■ WORK REQUIRED ■
Please give every record below again exactly, and keep the pictures out.

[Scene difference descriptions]
==*==

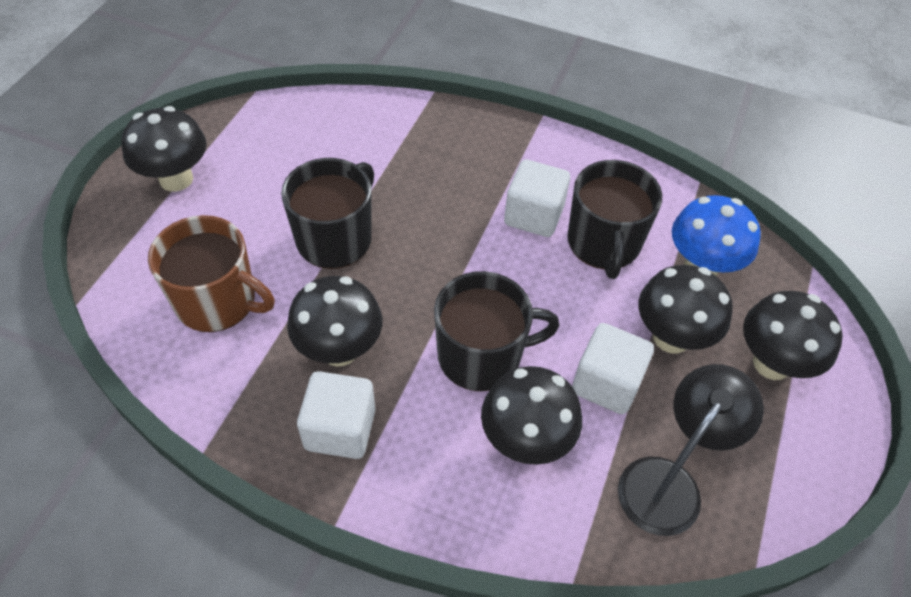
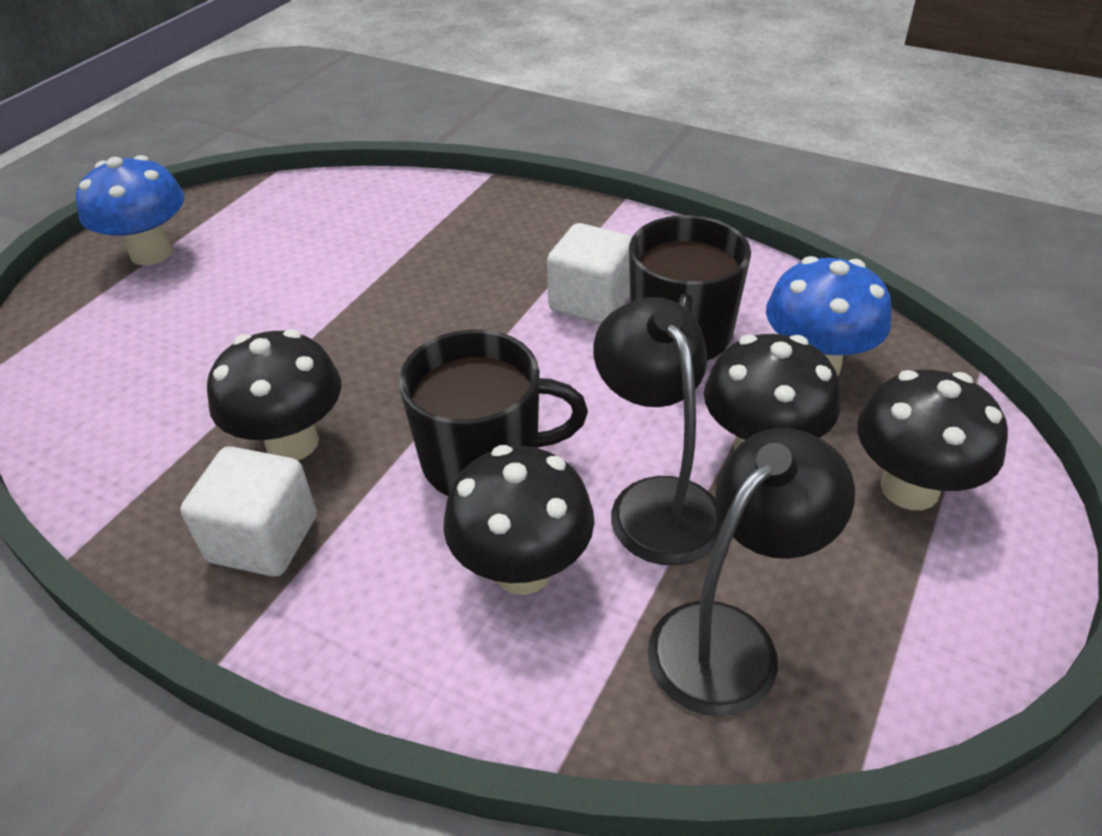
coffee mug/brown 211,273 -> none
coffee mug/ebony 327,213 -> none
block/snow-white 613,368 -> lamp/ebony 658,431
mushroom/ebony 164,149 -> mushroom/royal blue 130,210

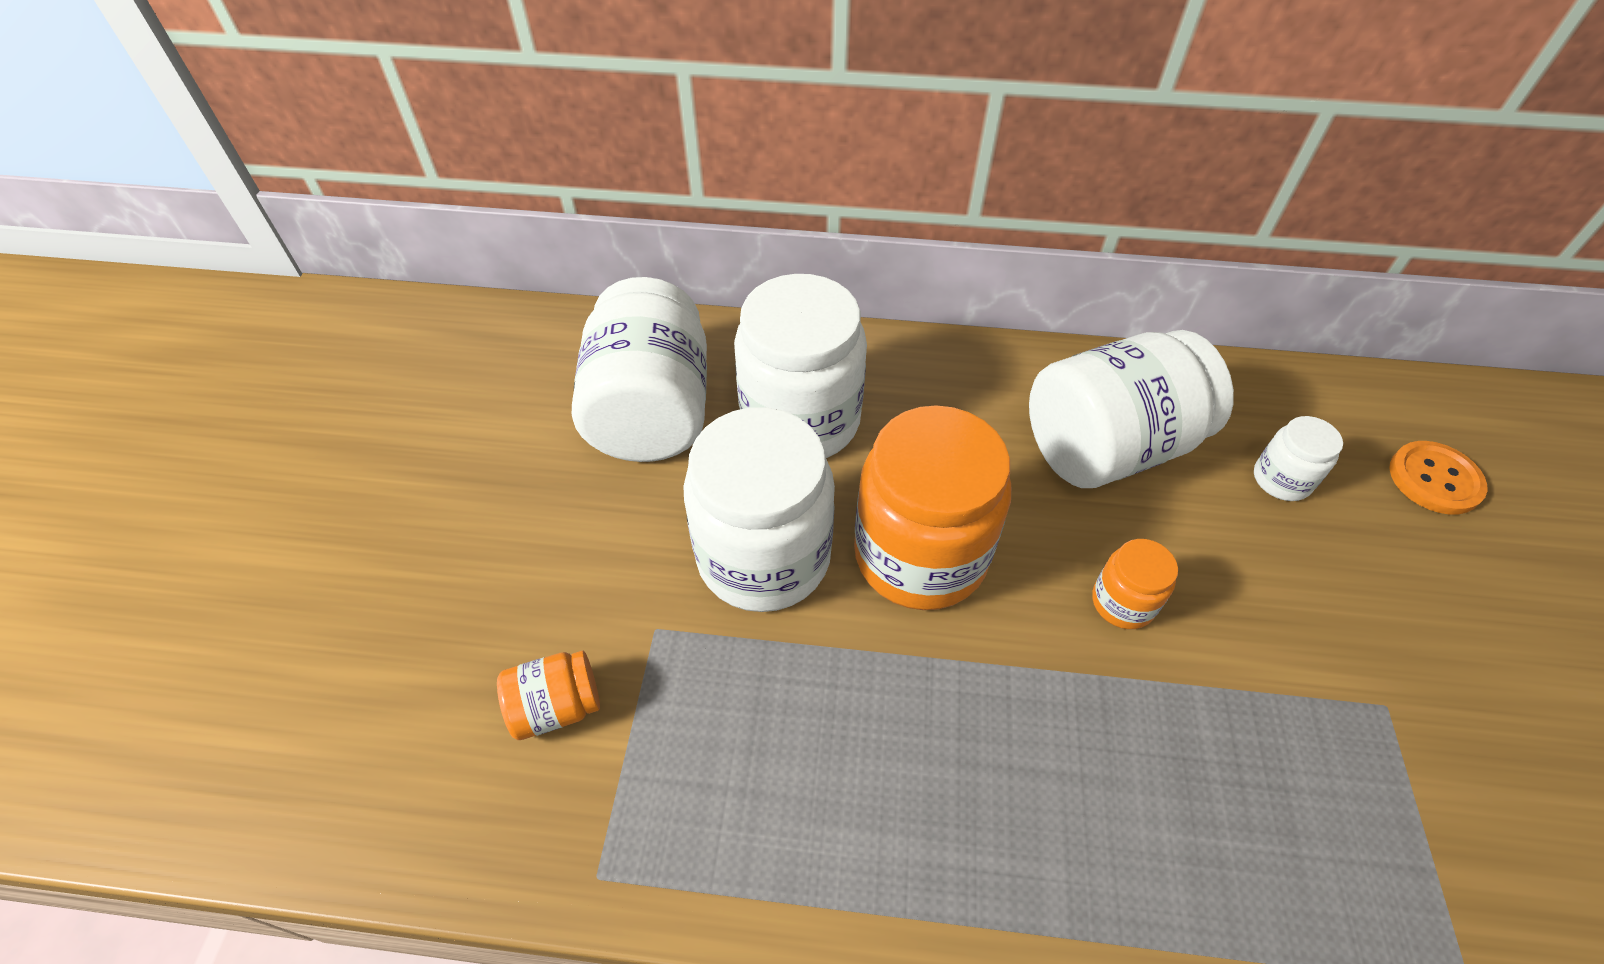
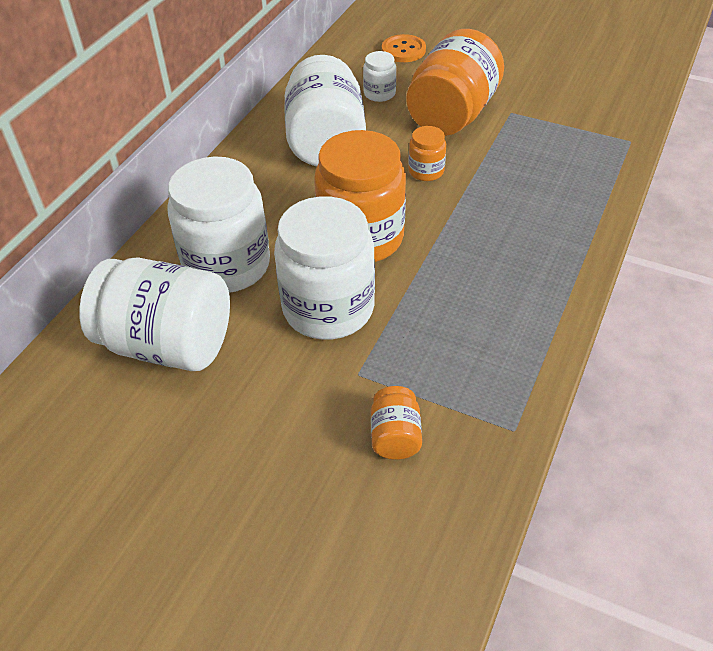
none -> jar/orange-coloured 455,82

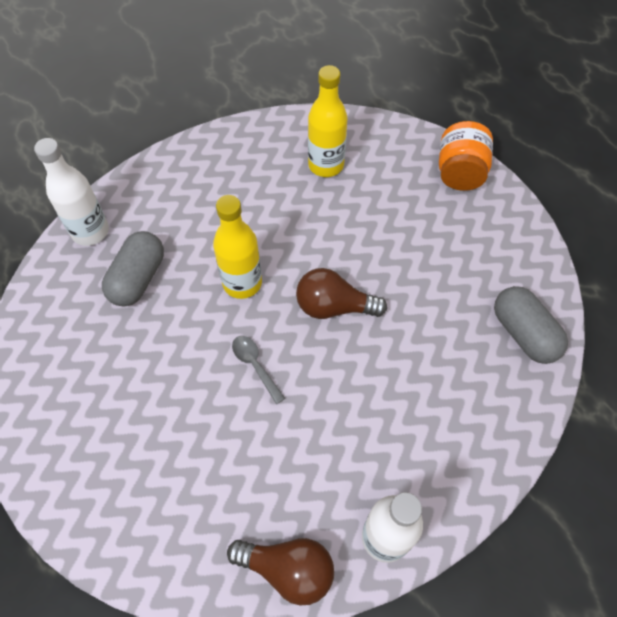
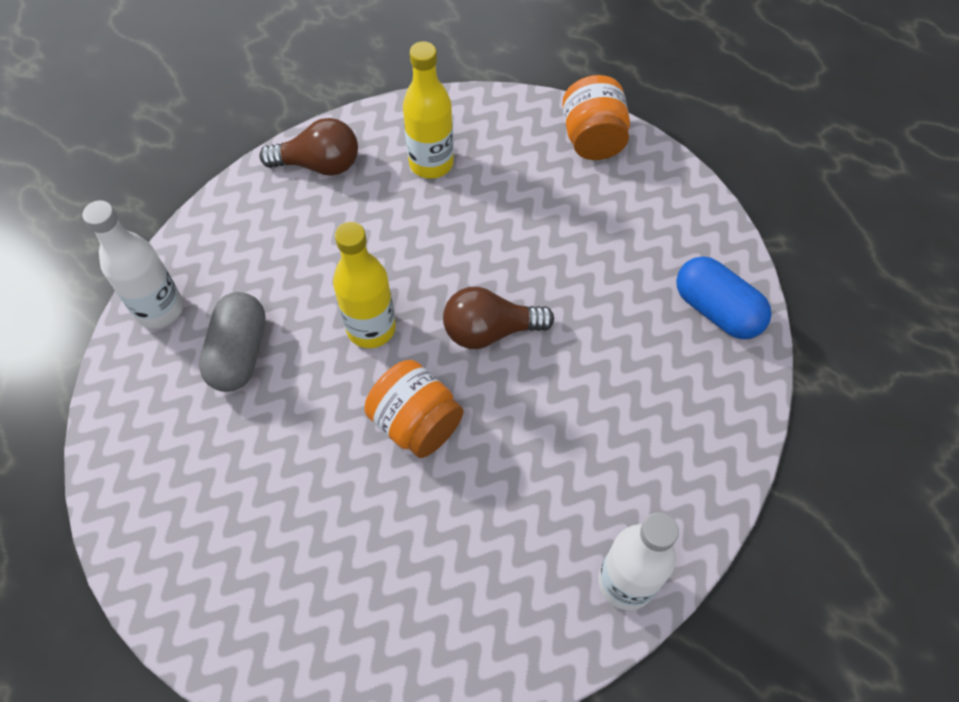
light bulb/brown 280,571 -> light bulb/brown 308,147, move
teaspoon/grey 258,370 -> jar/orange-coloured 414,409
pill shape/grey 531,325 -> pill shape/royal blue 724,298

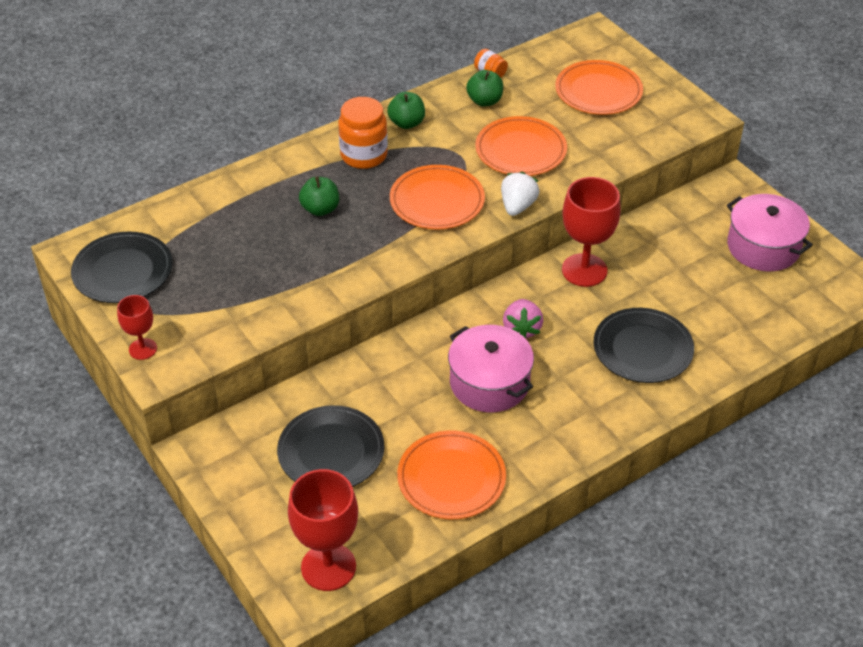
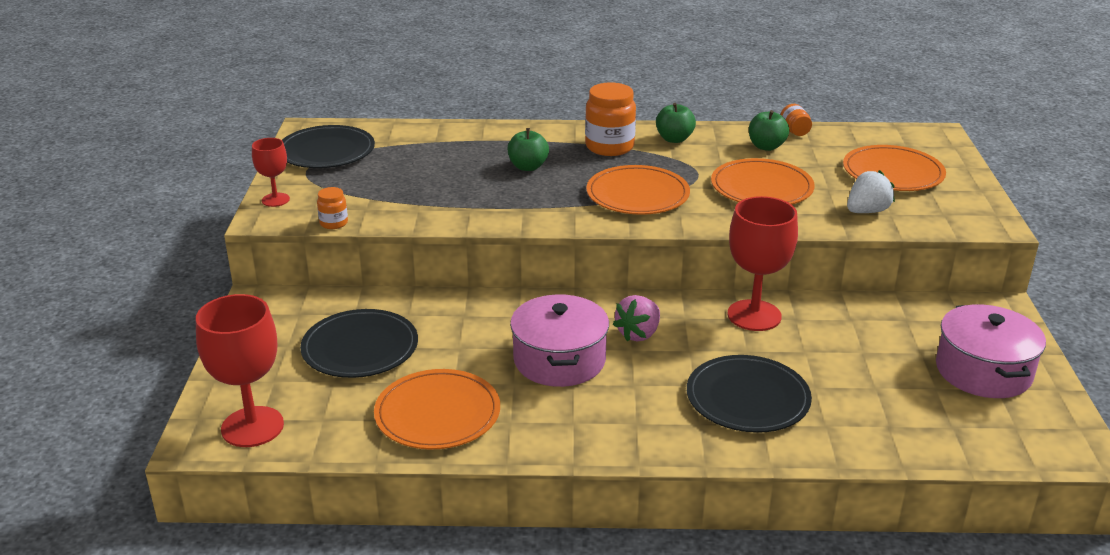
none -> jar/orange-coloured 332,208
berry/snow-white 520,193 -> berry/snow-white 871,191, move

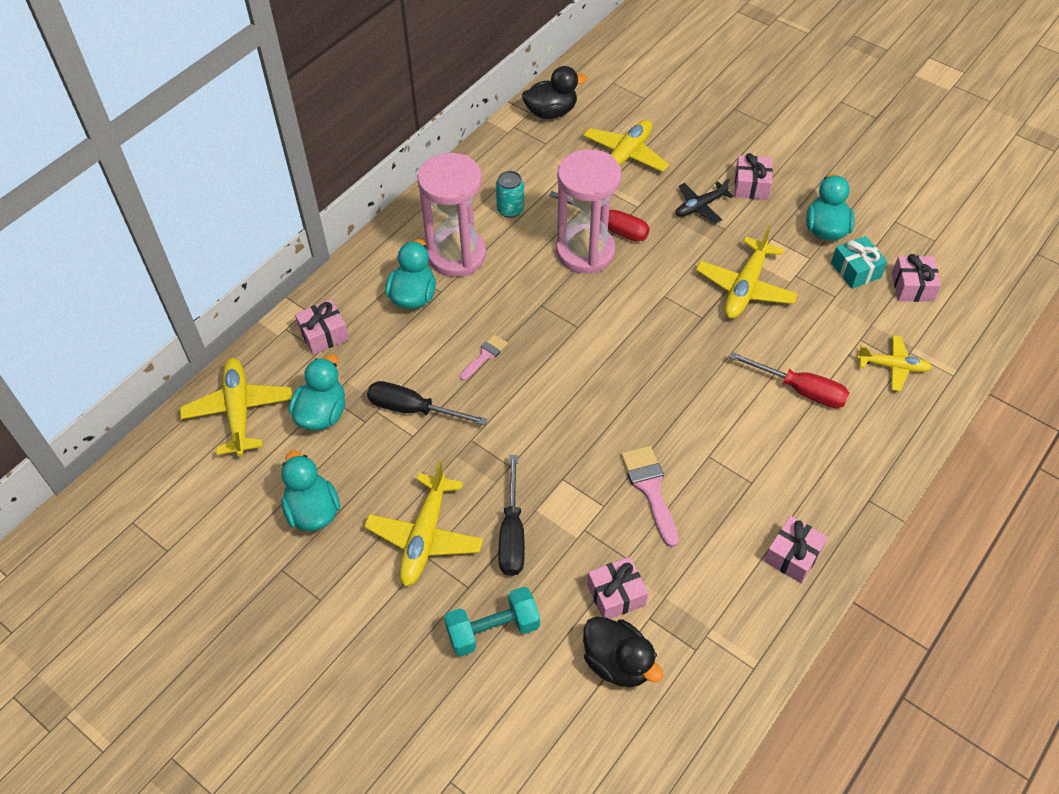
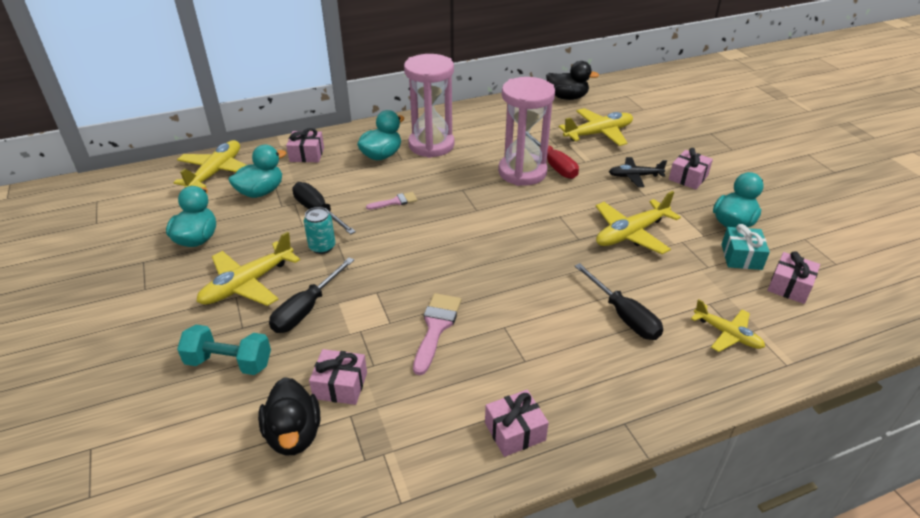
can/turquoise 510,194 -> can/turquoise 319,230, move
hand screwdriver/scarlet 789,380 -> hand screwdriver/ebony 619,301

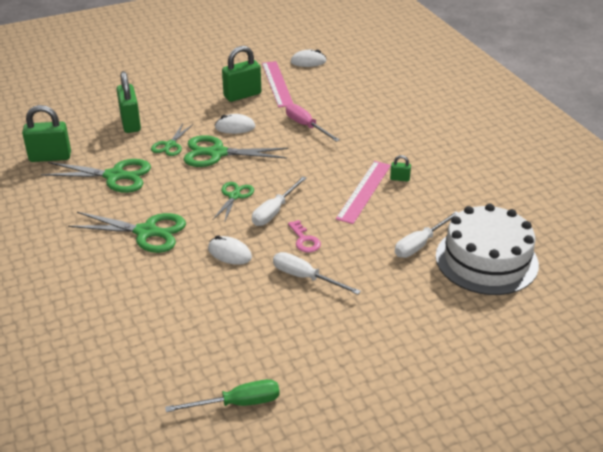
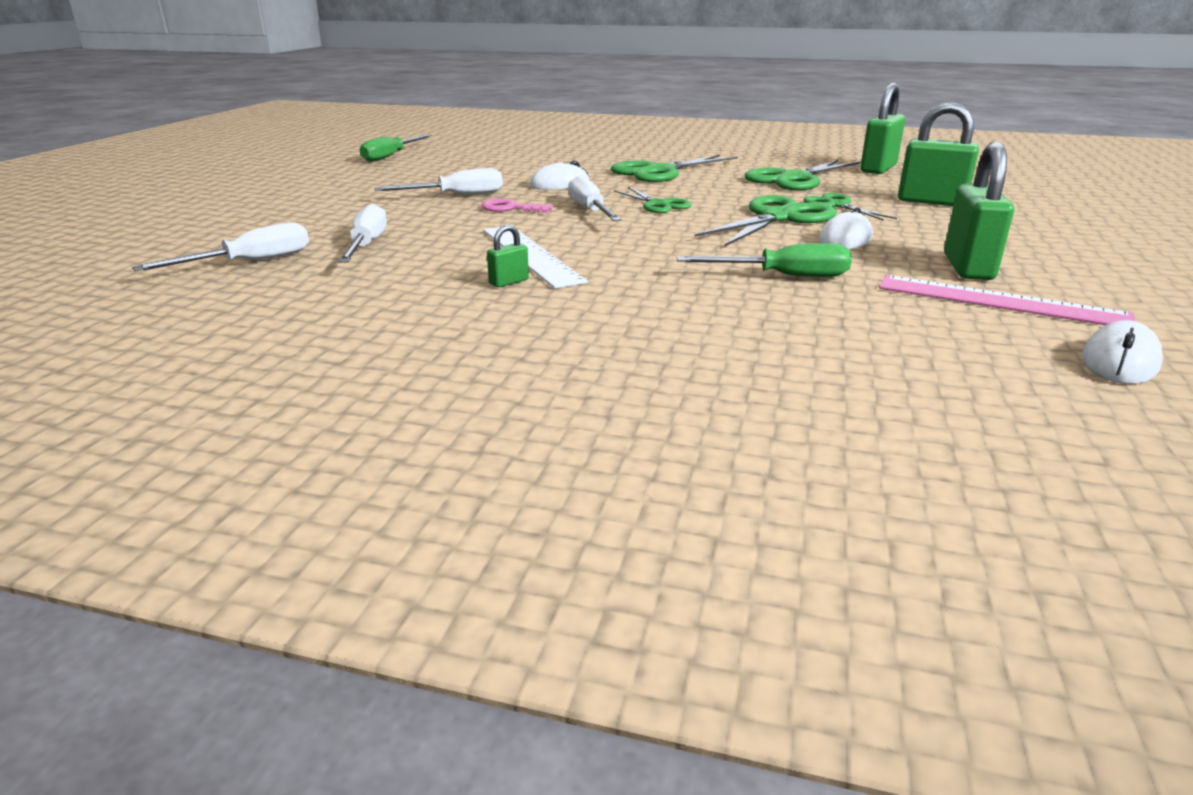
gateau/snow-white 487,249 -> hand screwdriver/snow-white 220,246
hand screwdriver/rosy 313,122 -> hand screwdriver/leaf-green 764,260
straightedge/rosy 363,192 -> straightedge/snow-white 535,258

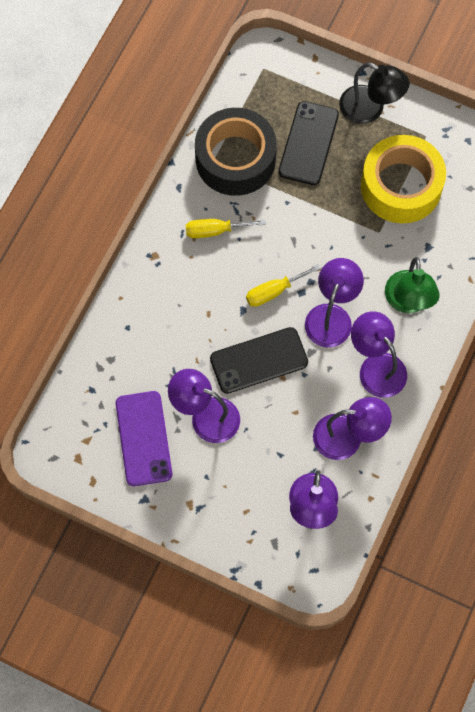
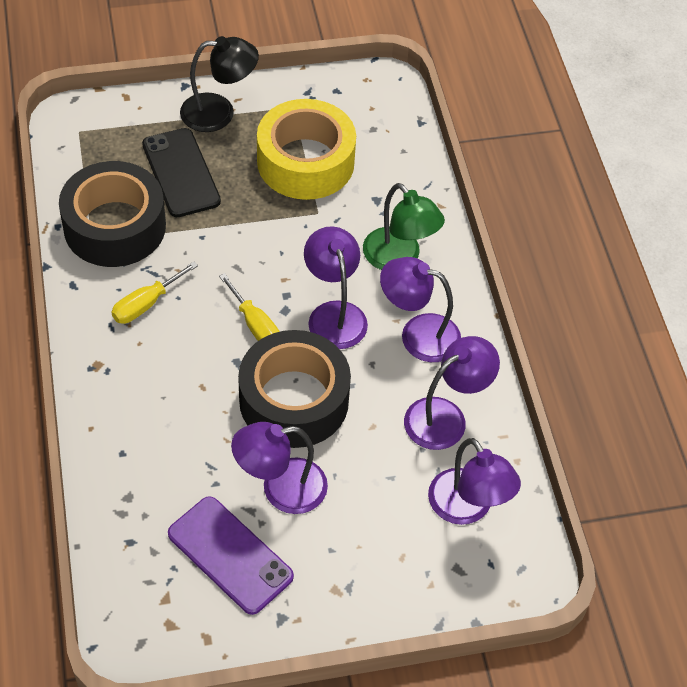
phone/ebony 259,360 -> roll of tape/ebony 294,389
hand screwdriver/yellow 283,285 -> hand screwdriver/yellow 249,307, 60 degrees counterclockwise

==*==

■ EXERCISE SOLUTION ■
coffee mug/brown 211,273 -> none
coffee mug/ebony 327,213 -> none
block/snow-white 613,368 -> lamp/ebony 658,431
mushroom/ebony 164,149 -> mushroom/royal blue 130,210

none -> jar/orange-coloured 455,82

light bulb/brown 280,571 -> light bulb/brown 308,147, move
teaspoon/grey 258,370 -> jar/orange-coloured 414,409
pill shape/grey 531,325 -> pill shape/royal blue 724,298

none -> jar/orange-coloured 332,208
berry/snow-white 520,193 -> berry/snow-white 871,191, move

can/turquoise 510,194 -> can/turquoise 319,230, move
hand screwdriver/scarlet 789,380 -> hand screwdriver/ebony 619,301

gateau/snow-white 487,249 -> hand screwdriver/snow-white 220,246
hand screwdriver/rosy 313,122 -> hand screwdriver/leaf-green 764,260
straightedge/rosy 363,192 -> straightedge/snow-white 535,258

phone/ebony 259,360 -> roll of tape/ebony 294,389
hand screwdriver/yellow 283,285 -> hand screwdriver/yellow 249,307, 60 degrees counterclockwise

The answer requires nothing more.